## BEGIN

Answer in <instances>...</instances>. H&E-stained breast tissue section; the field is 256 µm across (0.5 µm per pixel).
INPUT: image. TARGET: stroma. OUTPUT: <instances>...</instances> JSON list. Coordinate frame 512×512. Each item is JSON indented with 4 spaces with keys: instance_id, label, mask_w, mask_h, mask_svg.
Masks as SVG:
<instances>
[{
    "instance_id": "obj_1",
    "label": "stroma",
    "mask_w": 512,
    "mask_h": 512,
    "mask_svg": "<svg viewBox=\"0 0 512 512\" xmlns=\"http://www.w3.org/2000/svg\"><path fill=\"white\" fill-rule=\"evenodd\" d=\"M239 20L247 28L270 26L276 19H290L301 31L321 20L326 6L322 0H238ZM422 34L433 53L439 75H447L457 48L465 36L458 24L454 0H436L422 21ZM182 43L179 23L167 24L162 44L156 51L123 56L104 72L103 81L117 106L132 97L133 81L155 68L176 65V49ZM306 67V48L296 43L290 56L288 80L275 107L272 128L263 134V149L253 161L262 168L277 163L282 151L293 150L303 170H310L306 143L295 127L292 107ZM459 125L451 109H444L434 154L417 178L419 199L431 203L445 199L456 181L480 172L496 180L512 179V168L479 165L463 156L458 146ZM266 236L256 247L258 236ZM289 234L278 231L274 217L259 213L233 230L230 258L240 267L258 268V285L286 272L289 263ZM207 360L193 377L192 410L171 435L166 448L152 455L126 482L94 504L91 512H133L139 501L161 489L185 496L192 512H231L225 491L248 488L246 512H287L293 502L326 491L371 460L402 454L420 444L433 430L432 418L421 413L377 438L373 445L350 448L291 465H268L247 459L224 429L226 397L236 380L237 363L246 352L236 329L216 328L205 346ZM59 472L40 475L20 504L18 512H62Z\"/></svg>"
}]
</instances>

## END
## BEGIN

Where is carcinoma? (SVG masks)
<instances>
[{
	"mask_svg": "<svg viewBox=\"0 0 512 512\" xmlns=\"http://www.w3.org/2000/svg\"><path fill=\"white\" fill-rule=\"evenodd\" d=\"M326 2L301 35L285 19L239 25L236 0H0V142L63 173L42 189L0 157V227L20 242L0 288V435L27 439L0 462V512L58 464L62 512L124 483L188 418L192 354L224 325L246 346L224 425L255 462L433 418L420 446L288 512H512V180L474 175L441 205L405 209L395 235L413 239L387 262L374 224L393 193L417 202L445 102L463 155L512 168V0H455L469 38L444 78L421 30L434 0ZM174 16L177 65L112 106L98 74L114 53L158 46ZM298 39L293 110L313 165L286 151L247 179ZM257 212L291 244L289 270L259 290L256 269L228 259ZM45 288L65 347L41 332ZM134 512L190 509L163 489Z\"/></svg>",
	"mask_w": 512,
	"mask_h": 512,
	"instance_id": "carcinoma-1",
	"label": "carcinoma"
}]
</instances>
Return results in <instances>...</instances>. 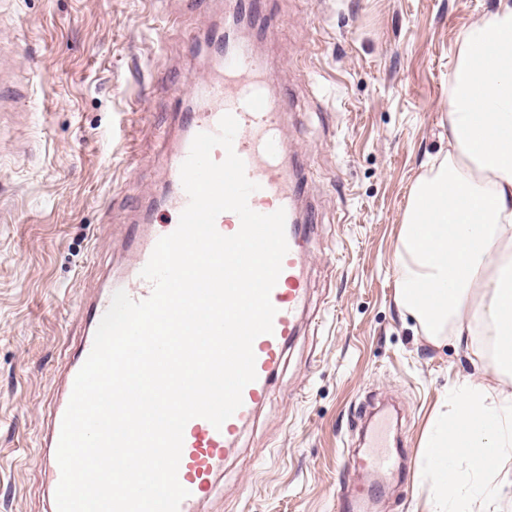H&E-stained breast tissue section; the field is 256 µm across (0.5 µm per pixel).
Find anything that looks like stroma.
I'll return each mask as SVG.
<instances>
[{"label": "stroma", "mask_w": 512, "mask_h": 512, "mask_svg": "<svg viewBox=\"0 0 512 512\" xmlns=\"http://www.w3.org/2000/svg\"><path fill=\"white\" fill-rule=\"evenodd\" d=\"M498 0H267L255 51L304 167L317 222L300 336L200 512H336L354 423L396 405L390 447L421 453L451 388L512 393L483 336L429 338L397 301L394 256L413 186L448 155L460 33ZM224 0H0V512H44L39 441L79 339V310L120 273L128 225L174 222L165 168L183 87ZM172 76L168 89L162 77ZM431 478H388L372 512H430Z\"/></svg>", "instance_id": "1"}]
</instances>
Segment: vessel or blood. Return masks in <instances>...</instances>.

## END

Exercise -
Give back exactly the stretch that opens on the line with "Find anything that looks like stroma." and closes on the line with "Segment: vessel or".

Answer to this exercise -
Find anything that looks like stroma.
I'll return each mask as SVG.
<instances>
[{"label": "stroma", "mask_w": 512, "mask_h": 512, "mask_svg": "<svg viewBox=\"0 0 512 512\" xmlns=\"http://www.w3.org/2000/svg\"><path fill=\"white\" fill-rule=\"evenodd\" d=\"M498 0H267L255 51L304 167L317 222L300 336L200 512H336L354 423L396 405L390 447L421 453L451 388L512 393L483 336L429 338L397 301L394 256L413 186L448 155L460 33ZM224 0H0V512H44L39 441L79 339V310L120 273L128 225L174 222L165 168L183 87ZM172 76L168 89L162 77ZM431 478H388L372 512H430Z\"/></svg>", "instance_id": "1"}]
</instances>
Segment: vessel or blood. Return masks in <instances>...</instances>.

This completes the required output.